◆ PROBLEM DESCRIPTION ◆
Transcribe each record below word for word.

※ ※ ※

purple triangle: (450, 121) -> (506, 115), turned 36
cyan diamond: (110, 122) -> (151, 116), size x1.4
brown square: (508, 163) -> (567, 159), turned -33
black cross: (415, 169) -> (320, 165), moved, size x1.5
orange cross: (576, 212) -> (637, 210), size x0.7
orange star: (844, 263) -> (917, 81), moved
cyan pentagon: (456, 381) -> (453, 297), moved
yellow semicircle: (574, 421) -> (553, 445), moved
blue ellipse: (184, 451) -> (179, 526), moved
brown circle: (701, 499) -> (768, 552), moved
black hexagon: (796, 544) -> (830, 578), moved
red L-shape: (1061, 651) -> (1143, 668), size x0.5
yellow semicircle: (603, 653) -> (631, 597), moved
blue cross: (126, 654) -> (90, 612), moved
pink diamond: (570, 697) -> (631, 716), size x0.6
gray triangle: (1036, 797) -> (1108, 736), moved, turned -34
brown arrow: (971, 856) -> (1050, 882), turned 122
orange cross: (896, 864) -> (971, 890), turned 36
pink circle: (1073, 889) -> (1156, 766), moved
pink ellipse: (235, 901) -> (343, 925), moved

※ ※ ※

◆ RESULT OF THIS EXERCISE ◆
purple triangle: (450, 121) -> (506, 115), turned 36
cyan diamond: (110, 122) -> (151, 116), size x1.4
brown square: (508, 163) -> (567, 159), turned -33
black cross: (415, 169) -> (320, 165), moved, size x1.5
orange cross: (576, 212) -> (637, 210), size x0.7
orange star: (844, 263) -> (917, 81), moved
cyan pentagon: (456, 381) -> (453, 297), moved
yellow semicircle: (574, 421) -> (553, 445), moved
blue ellipse: (184, 451) -> (179, 526), moved
brown circle: (701, 499) -> (768, 552), moved
black hexagon: (796, 544) -> (830, 578), moved
red L-shape: (1061, 651) -> (1143, 668), size x0.5
yellow semicircle: (603, 653) -> (631, 597), moved
blue cross: (126, 654) -> (90, 612), moved
pink diamond: (570, 697) -> (631, 716), size x0.6
gray triangle: (1036, 797) -> (1108, 736), moved, turned -34
brown arrow: (971, 856) -> (1050, 882), turned 122
orange cross: (896, 864) -> (971, 890), turned 36
pink circle: (1073, 889) -> (1156, 766), moved
pink ellipse: (235, 901) -> (343, 925), moved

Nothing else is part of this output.